Assignment:
Will you quote only the lines starting at the one that contains "brown vase: 8 -> 7" and ending with the last line of the listing below, inclusive?

Material shown:
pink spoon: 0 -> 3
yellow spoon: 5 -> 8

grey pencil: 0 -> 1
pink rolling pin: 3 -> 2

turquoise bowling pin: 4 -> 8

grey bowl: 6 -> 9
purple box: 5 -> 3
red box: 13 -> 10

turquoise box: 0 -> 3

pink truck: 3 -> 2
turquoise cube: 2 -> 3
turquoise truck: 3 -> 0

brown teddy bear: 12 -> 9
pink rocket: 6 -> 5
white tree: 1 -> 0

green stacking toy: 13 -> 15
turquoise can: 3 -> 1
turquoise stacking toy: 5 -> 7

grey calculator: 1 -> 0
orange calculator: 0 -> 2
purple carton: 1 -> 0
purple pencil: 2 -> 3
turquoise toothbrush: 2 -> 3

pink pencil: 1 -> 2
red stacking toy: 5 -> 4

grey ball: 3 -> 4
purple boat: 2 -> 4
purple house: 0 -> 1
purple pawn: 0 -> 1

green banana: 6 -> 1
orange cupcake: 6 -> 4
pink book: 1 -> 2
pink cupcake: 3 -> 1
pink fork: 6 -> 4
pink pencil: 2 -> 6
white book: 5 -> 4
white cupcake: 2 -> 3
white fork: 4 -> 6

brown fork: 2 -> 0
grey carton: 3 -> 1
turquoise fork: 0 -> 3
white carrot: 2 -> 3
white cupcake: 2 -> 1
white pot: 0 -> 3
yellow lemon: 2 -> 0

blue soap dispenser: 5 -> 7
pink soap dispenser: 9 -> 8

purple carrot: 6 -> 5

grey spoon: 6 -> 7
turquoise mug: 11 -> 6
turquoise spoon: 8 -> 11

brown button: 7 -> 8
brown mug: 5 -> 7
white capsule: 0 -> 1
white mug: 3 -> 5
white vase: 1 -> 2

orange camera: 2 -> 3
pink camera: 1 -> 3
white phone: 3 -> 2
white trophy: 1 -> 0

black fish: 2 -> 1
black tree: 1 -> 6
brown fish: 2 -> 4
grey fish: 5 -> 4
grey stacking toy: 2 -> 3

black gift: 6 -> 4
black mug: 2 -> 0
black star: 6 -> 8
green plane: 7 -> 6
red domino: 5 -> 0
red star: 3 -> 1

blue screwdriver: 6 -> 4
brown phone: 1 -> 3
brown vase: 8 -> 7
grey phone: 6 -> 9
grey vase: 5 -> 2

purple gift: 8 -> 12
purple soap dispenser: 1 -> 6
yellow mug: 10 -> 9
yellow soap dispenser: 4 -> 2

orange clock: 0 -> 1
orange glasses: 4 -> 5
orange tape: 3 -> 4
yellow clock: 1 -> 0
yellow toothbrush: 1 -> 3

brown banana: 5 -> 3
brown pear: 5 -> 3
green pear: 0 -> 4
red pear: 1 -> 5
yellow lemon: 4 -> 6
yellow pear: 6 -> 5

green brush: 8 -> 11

Task output:
brown vase: 8 -> 7
grey phone: 6 -> 9
grey vase: 5 -> 2

purple gift: 8 -> 12
purple soap dispenser: 1 -> 6
yellow mug: 10 -> 9
yellow soap dispenser: 4 -> 2

orange clock: 0 -> 1
orange glasses: 4 -> 5
orange tape: 3 -> 4
yellow clock: 1 -> 0
yellow toothbrush: 1 -> 3

brown banana: 5 -> 3
brown pear: 5 -> 3
green pear: 0 -> 4
red pear: 1 -> 5
yellow lemon: 4 -> 6
yellow pear: 6 -> 5

green brush: 8 -> 11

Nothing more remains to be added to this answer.